## PROBLEM TO SOLVE
Within the entries below, the lines from the one with "camera: 25 degrees right, 5 degrees down" through the one with "(412, 423) = (379, 317): grey" are to be set down exactly, both ends kept.

## PROVIDED DATA
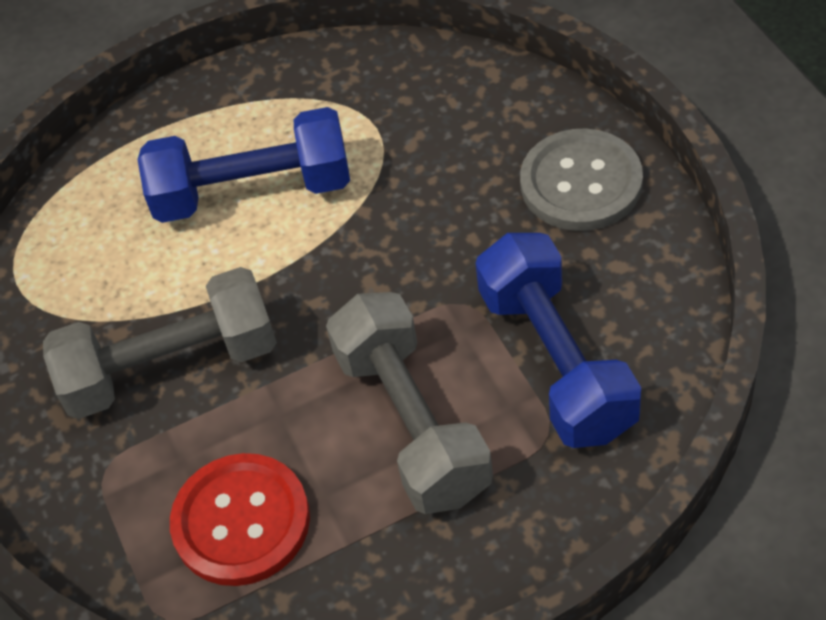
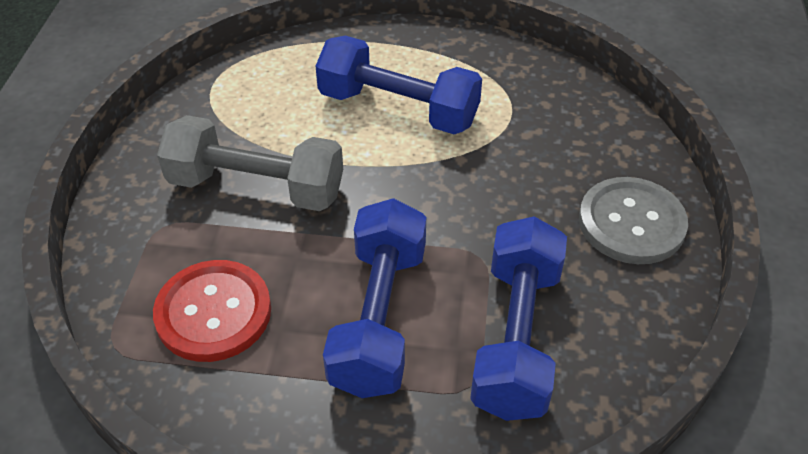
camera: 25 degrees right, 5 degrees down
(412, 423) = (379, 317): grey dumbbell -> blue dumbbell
--
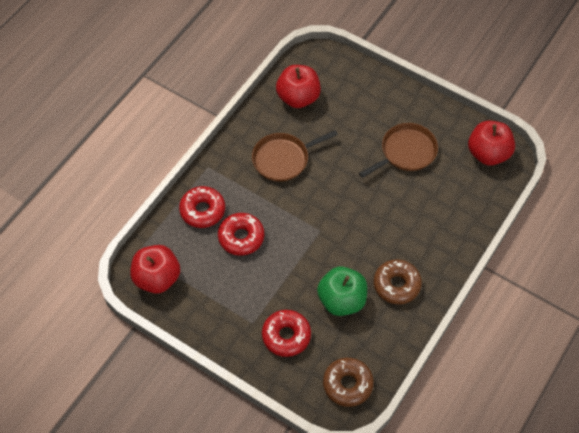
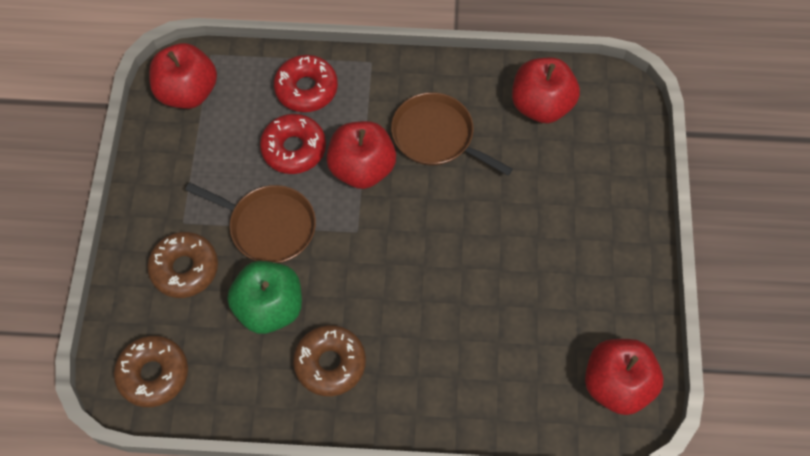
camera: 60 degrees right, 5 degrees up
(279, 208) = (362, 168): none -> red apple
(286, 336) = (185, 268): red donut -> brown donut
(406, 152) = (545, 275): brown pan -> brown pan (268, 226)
...
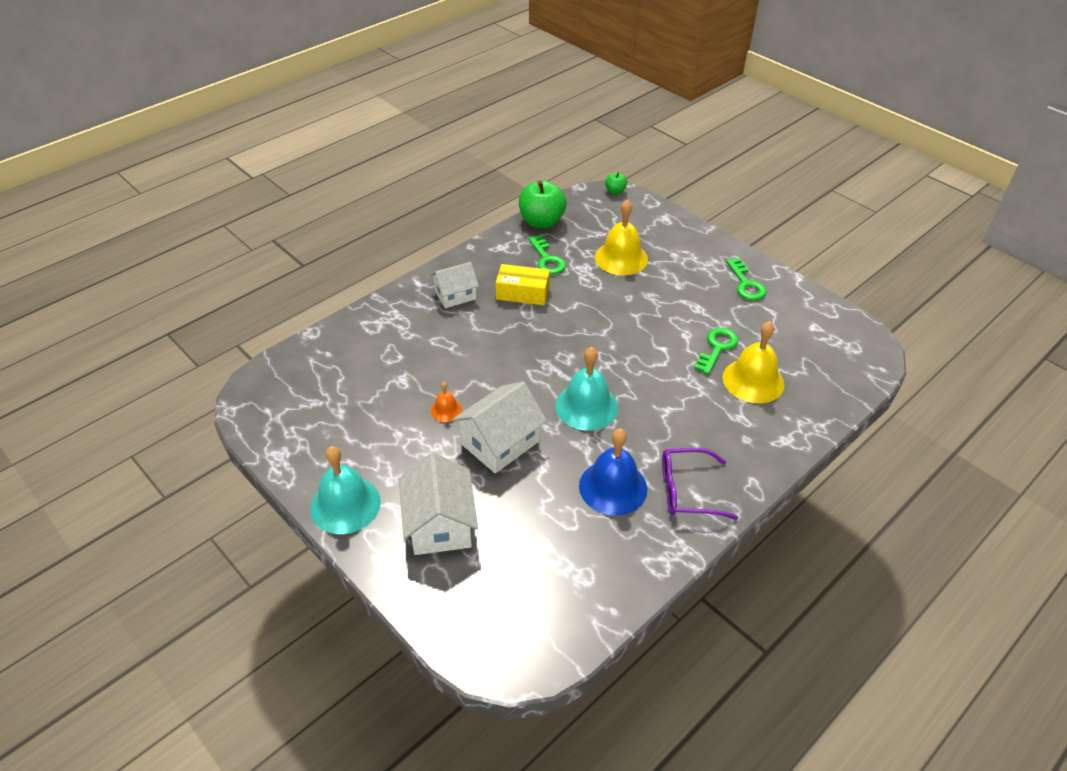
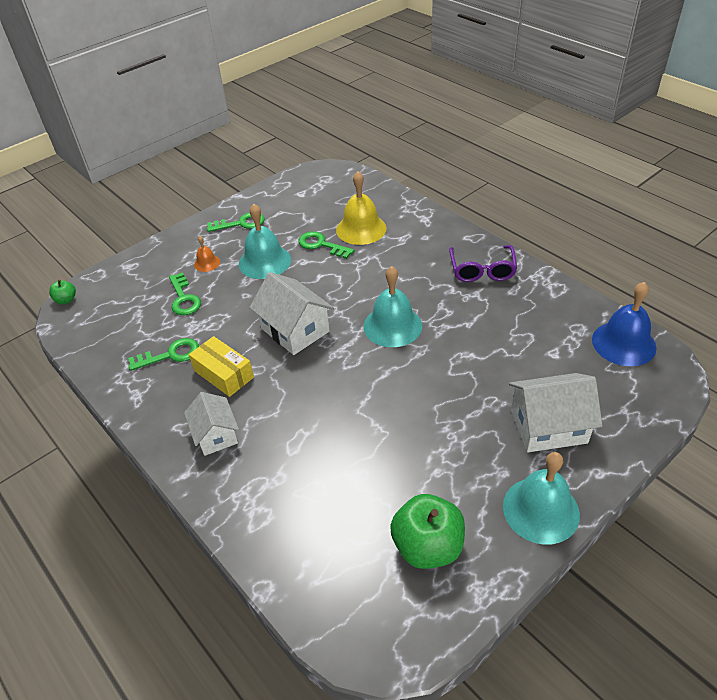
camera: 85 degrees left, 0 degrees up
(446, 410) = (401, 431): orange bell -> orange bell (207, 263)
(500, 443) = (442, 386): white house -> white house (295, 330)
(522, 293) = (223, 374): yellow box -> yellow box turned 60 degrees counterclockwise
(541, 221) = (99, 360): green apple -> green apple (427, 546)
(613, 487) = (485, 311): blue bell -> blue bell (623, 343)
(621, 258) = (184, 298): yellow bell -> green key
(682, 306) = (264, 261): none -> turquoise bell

## EXERCISE RESPONSE
camera: 25 degrees right, 5 degrees down
(412, 423) = (379, 317): grey dumbbell -> blue dumbbell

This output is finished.